Excerpts from a dataset:
▬▬▬▬▬▬▬▬▬▬
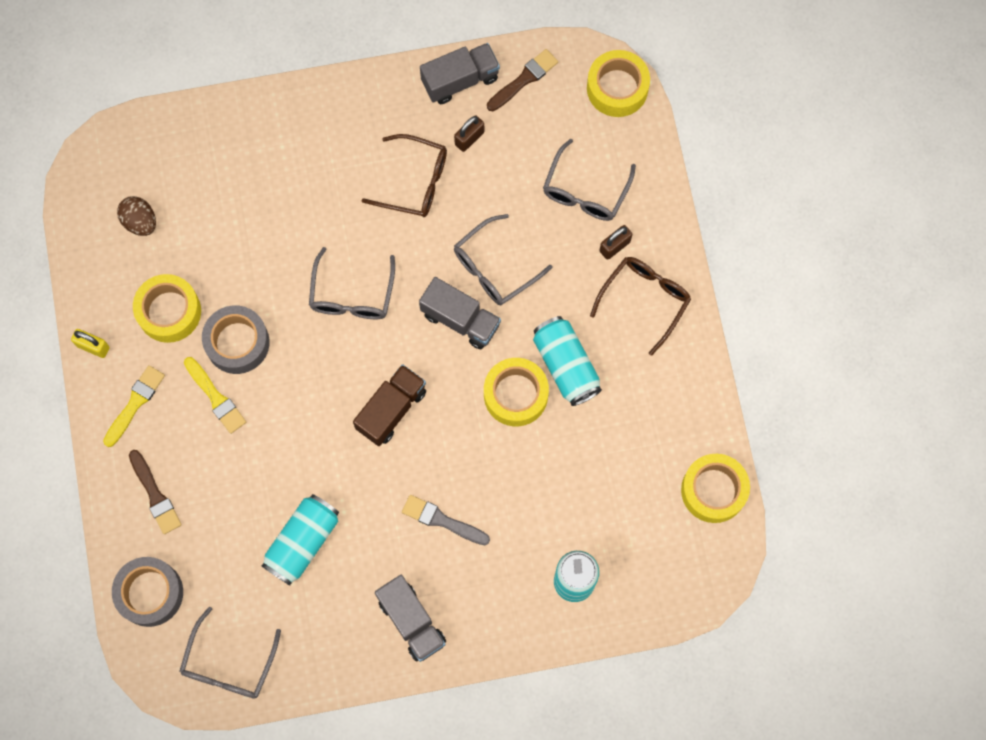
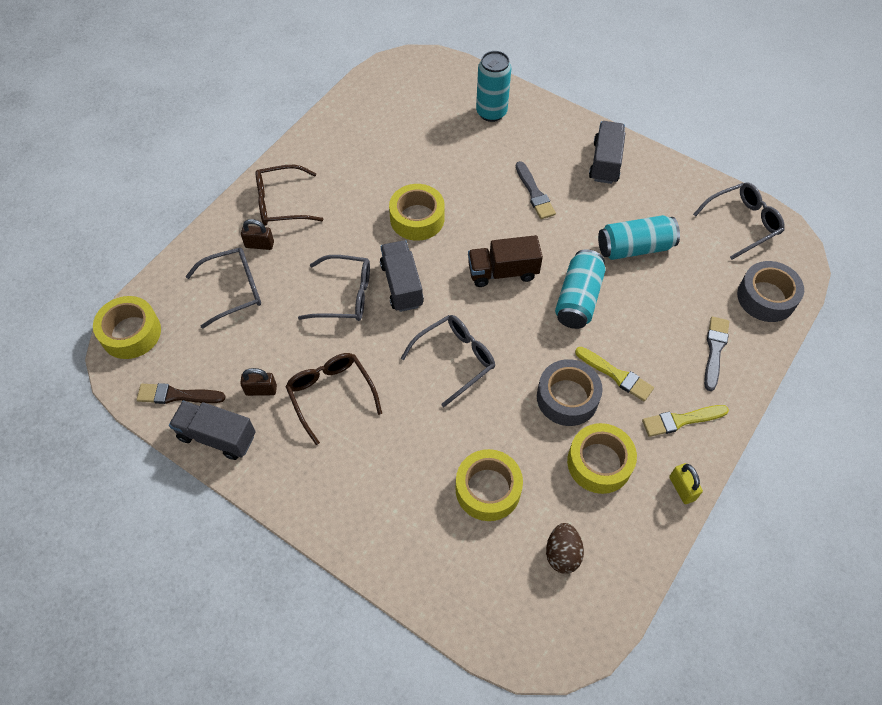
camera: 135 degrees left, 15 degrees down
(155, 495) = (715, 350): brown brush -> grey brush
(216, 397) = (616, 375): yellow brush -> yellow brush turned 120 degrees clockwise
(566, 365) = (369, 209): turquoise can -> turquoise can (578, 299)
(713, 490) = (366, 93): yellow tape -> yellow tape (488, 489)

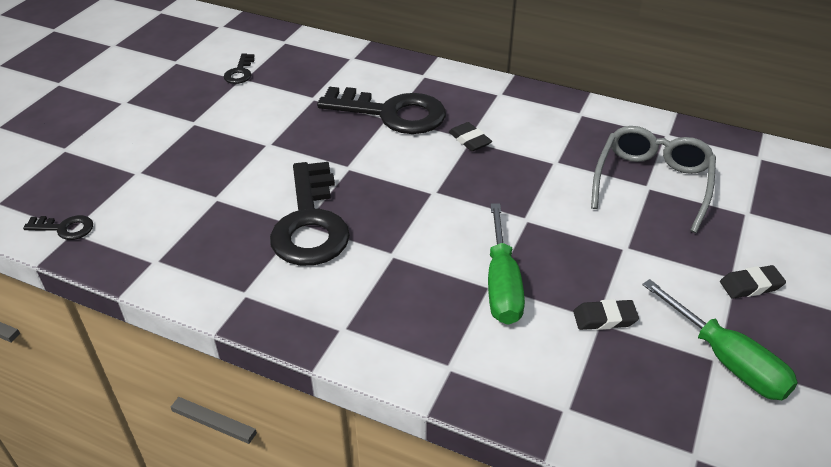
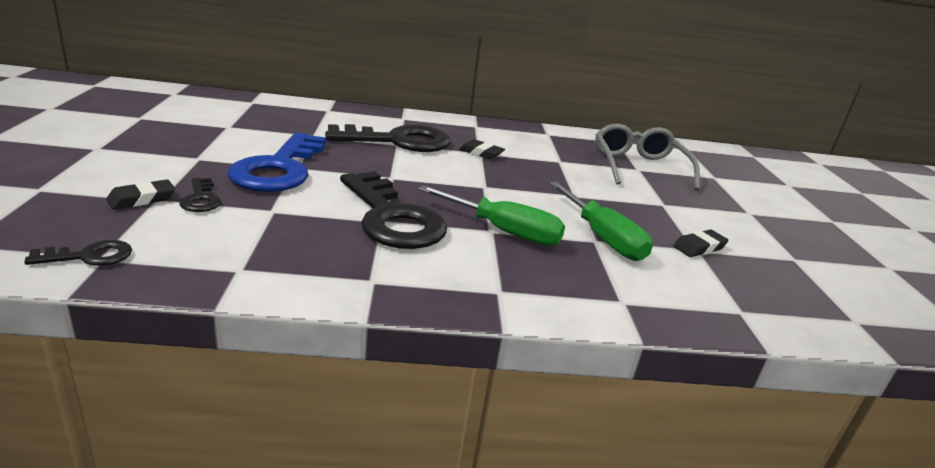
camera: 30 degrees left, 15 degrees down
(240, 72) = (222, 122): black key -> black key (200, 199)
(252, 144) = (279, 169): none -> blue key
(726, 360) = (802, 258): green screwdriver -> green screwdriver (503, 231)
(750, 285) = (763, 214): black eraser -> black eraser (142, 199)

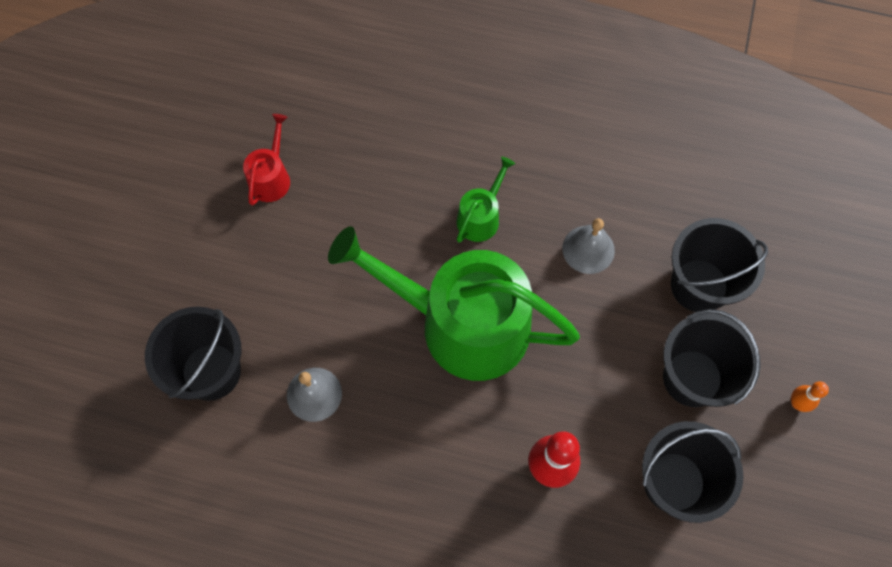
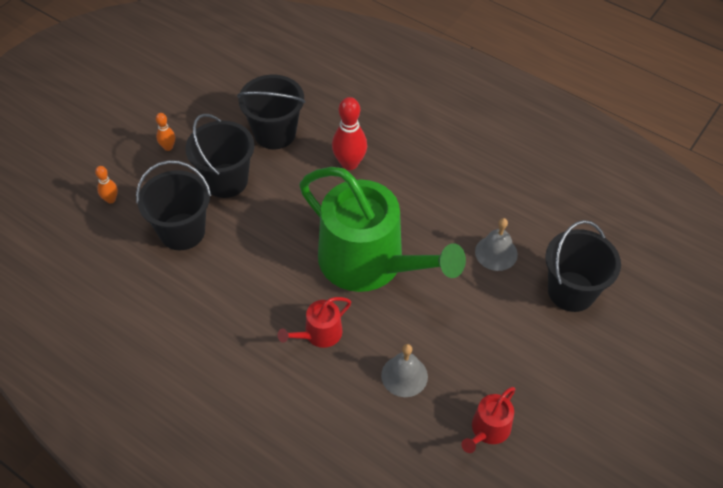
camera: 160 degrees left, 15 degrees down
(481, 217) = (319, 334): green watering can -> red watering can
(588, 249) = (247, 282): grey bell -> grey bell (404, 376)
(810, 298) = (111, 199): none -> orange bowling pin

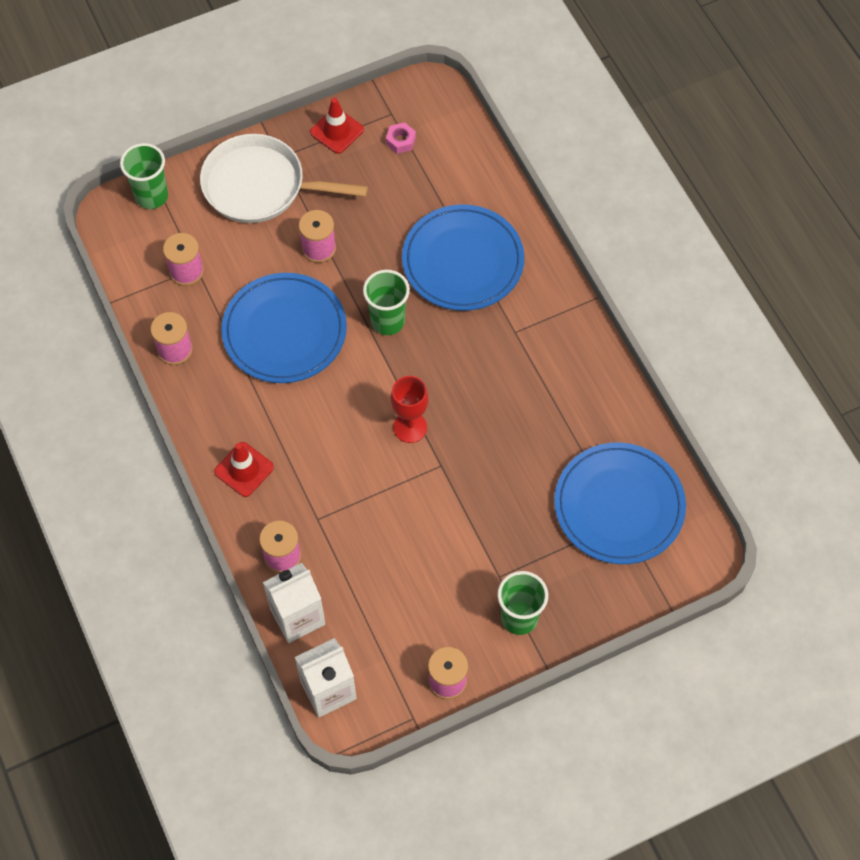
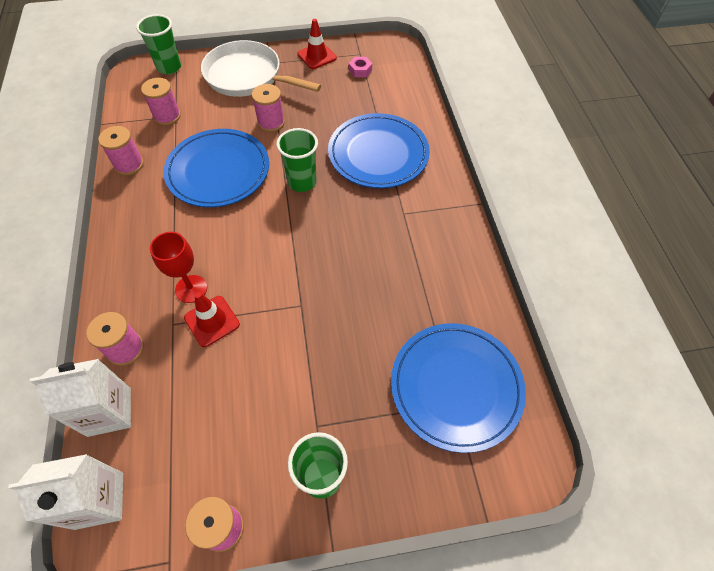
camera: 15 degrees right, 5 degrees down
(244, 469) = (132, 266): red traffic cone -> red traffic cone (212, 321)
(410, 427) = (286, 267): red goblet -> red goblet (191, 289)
▬▬▬▬▬▬▬▬▬▬
Only the lines from the line with "(252, 144) = (279, 169): none -> blue key" through the closing line of the data, both included, should be set down, exactly as written and without pictures.

(252, 144) = (279, 169): none -> blue key
(726, 360) = (802, 258): green screwdriver -> green screwdriver (503, 231)
(750, 285) = (763, 214): black eraser -> black eraser (142, 199)

camera: 160 degrees left, 15 degrees down
(481, 217) = (319, 334): green watering can -> red watering can
(588, 249) = (247, 282): grey bell -> grey bell (404, 376)
(810, 298) = (111, 199): none -> orange bowling pin

camera: 15 degrees right, 5 degrees down
(244, 469) = (132, 266): red traffic cone -> red traffic cone (212, 321)
(410, 427) = (286, 267): red goblet -> red goblet (191, 289)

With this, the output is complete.